• TO-DO ITEM:
Range to reproduce from the entries below: the line with "(447, 141) = (816, 245): orange", the line with "(663, 356) = (362, 455): white", and every line in between. Give them exactly and give nothing else.
** RECORD EXTRACTS follows **
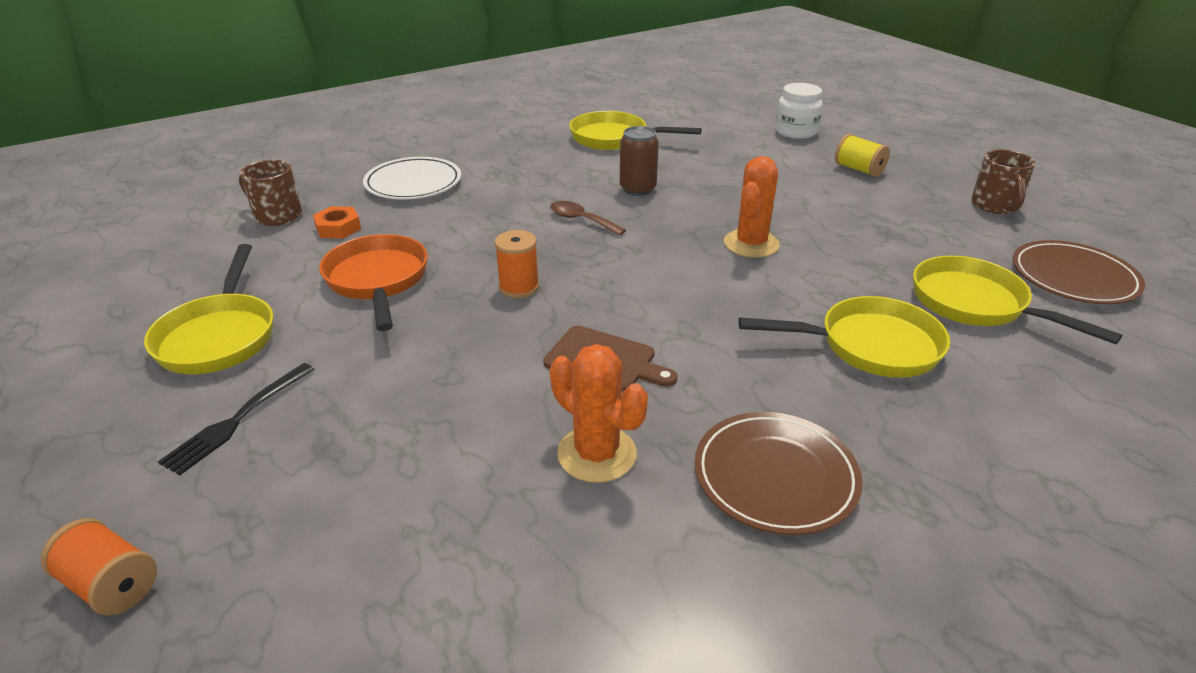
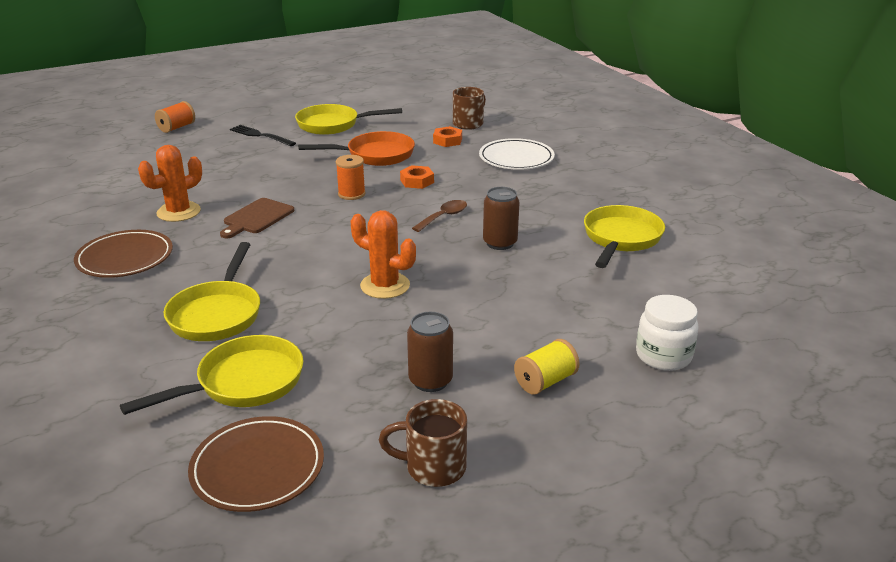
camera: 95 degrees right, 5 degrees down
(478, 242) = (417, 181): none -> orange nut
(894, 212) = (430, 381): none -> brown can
** End of RECORD EXTRACTS **
** RECORD EXTRACTS follows **
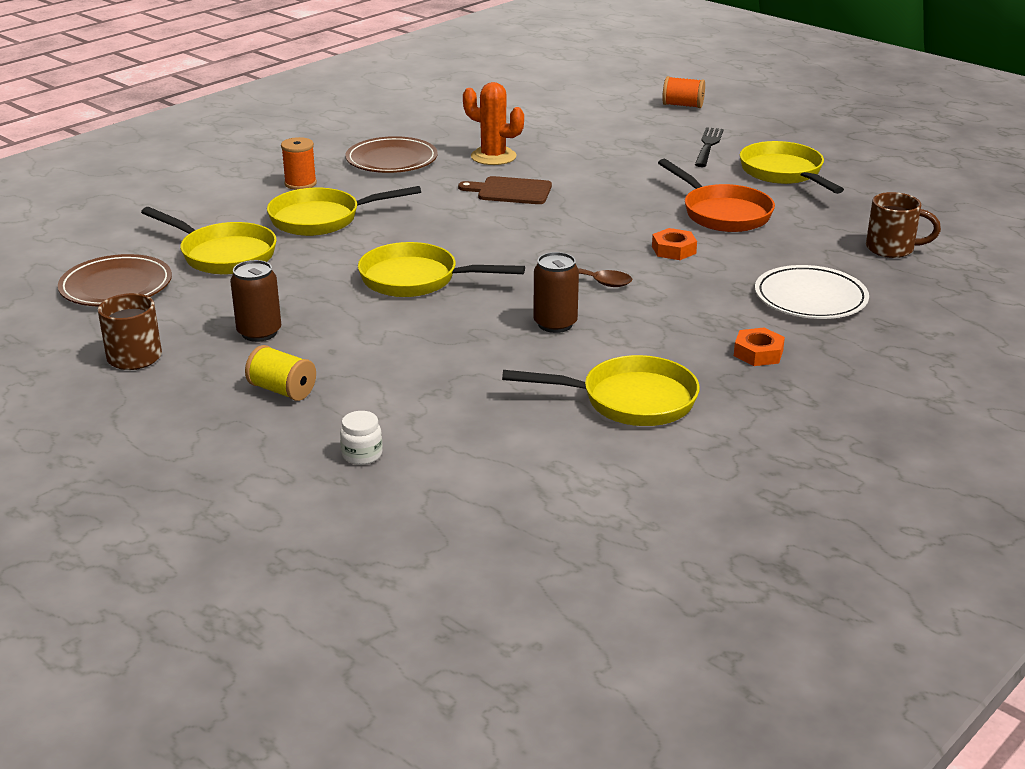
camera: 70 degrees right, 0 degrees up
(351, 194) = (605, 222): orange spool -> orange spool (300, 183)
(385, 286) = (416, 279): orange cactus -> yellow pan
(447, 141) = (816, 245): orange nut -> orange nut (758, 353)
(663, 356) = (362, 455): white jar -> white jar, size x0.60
** End of RECORD EXTRACTS **
• RESPONSE:
(447, 141) = (816, 245): orange nut -> orange nut (758, 353)
(663, 356) = (362, 455): white jar -> white jar, size x0.60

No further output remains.